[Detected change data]
= Beginning of Section =
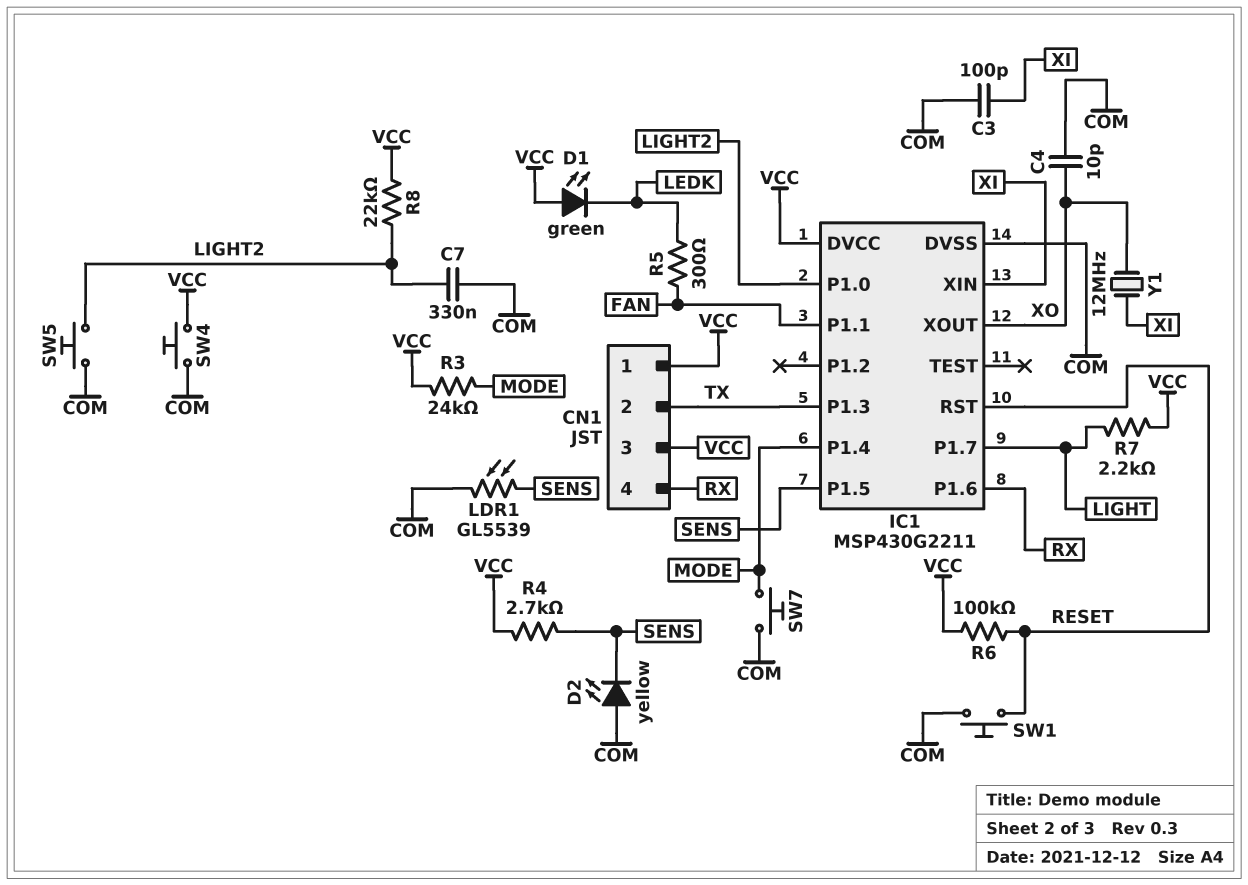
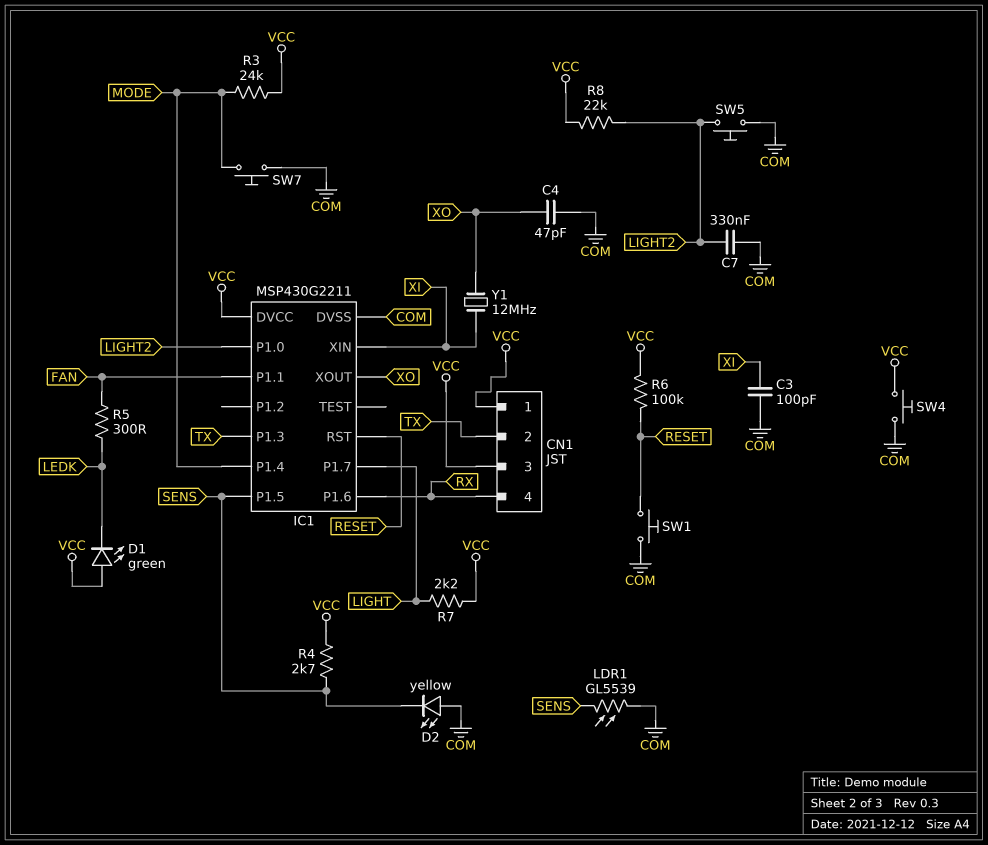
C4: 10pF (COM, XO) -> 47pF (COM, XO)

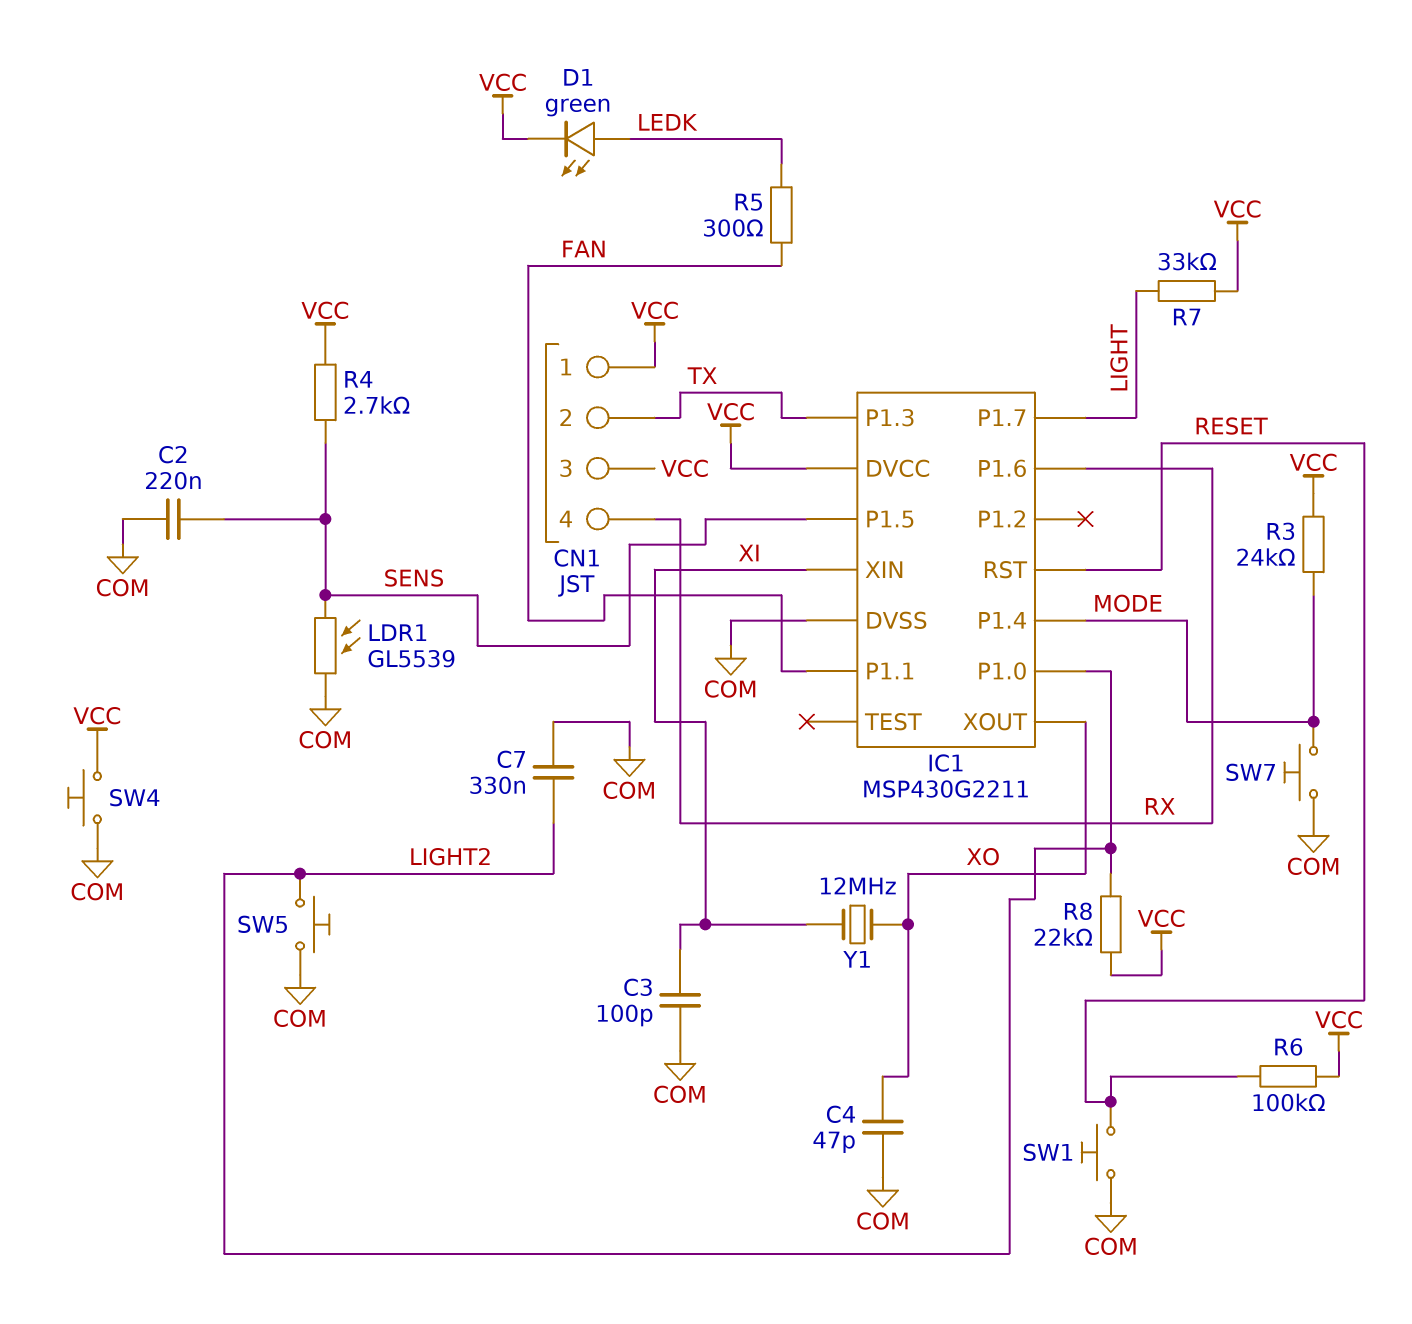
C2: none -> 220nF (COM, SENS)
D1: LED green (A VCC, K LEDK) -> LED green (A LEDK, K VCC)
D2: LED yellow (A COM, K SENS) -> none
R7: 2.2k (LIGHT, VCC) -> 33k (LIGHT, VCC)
= End of Section =
→ Problem requirements
Each record should be printed exactly as it appears, leaving the pictures out.

→ Written answer
C4: 10pF (COM, XO) -> 47pF (COM, XO)

C2: none -> 220nF (COM, SENS)
D1: LED green (A VCC, K LEDK) -> LED green (A LEDK, K VCC)
D2: LED yellow (A COM, K SENS) -> none
R7: 2.2k (LIGHT, VCC) -> 33k (LIGHT, VCC)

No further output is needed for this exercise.